# Instructions for the task
Please count the lines in this listing that include the string "yellow", and give only the number.

# Records shown
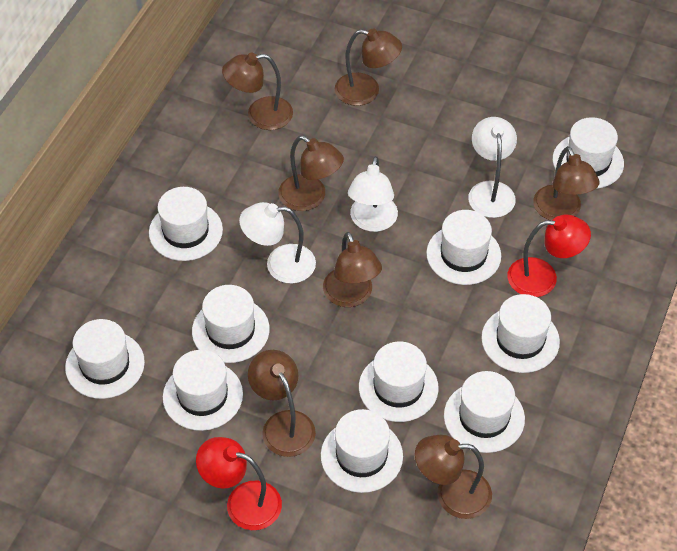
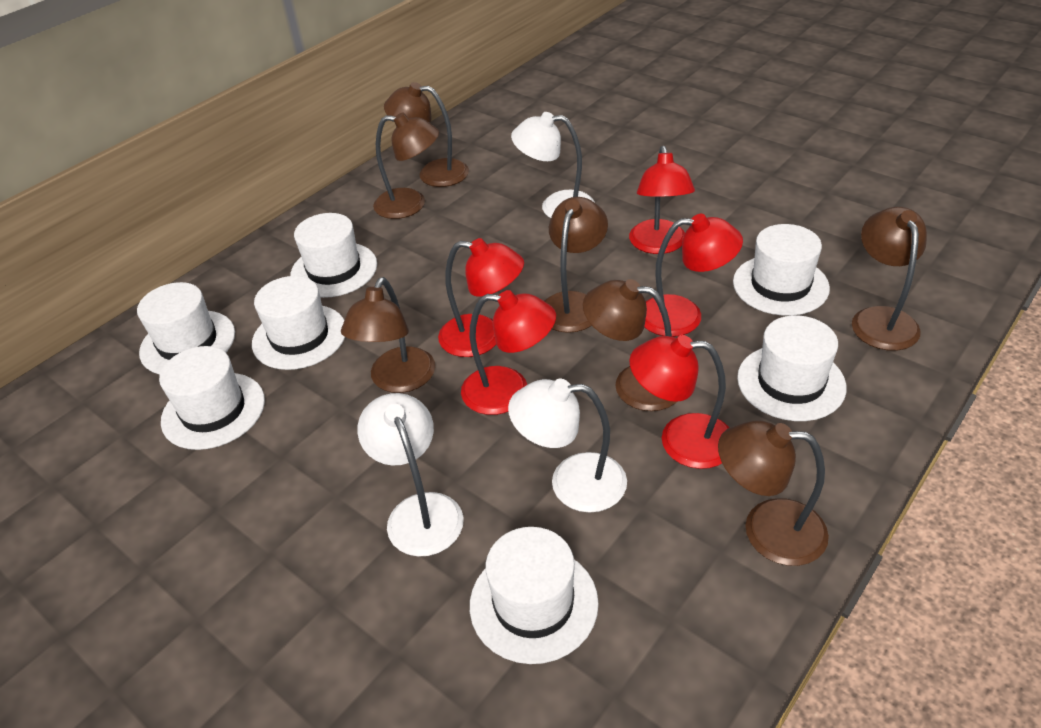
red lamp: 2 -> 5
white hat: 10 -> 7

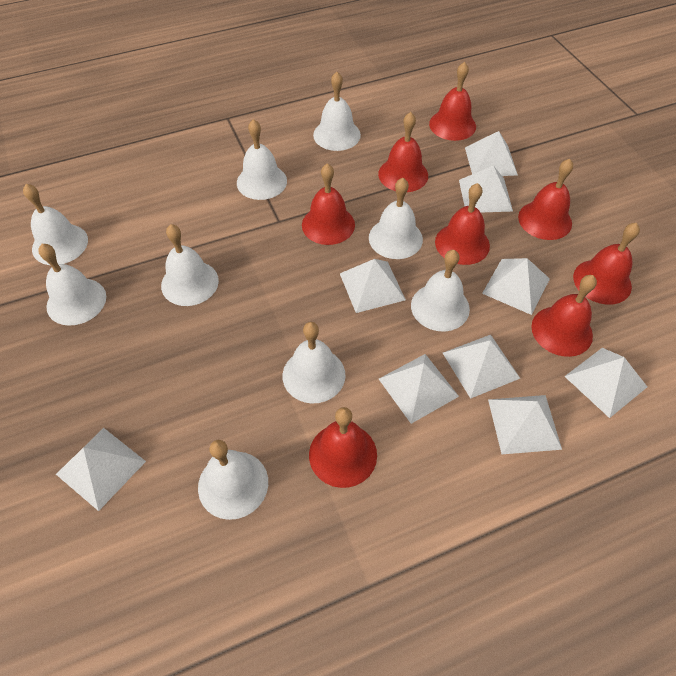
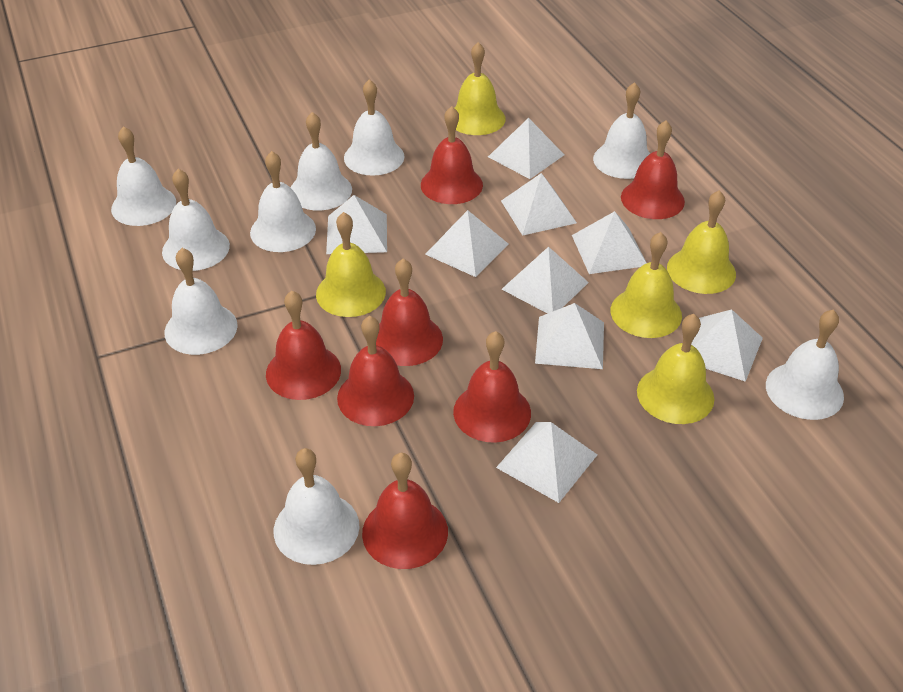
red bell: 8 -> 7
yellow bell: 0 -> 5

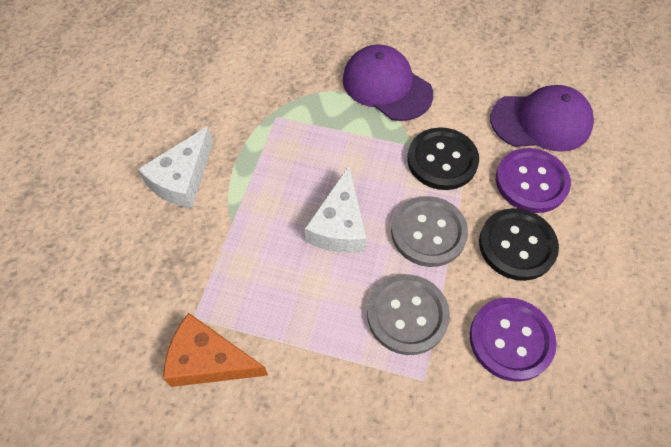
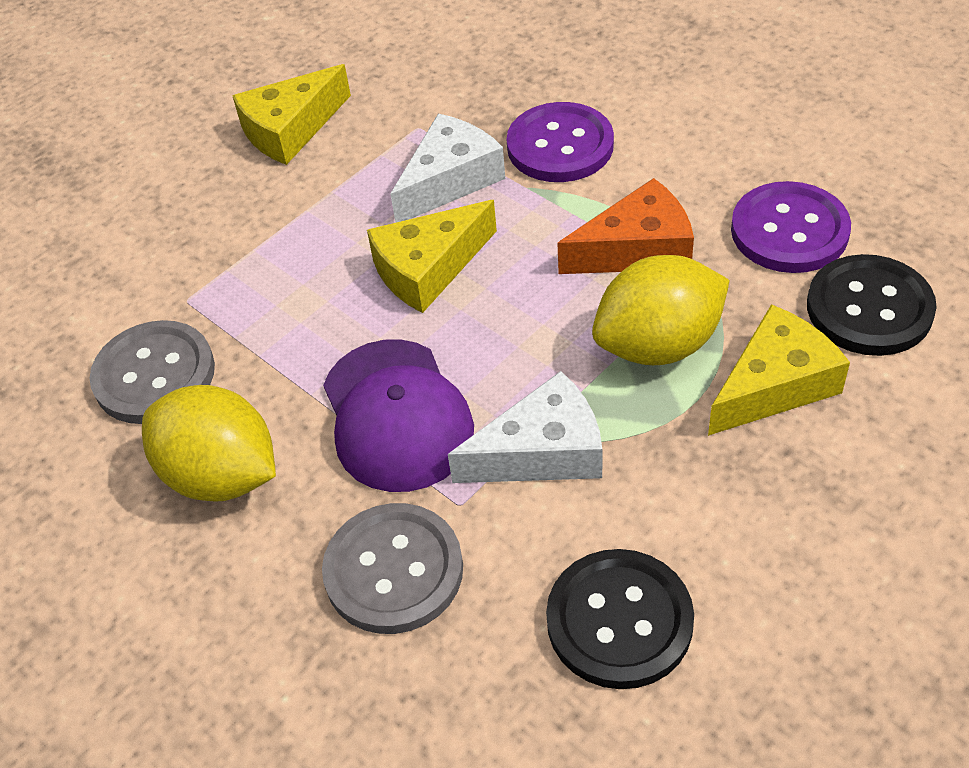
purple cap: 2 -> 1
yellow cheese: 0 -> 3
yellow lemon: 0 -> 2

# Result for this exercise
3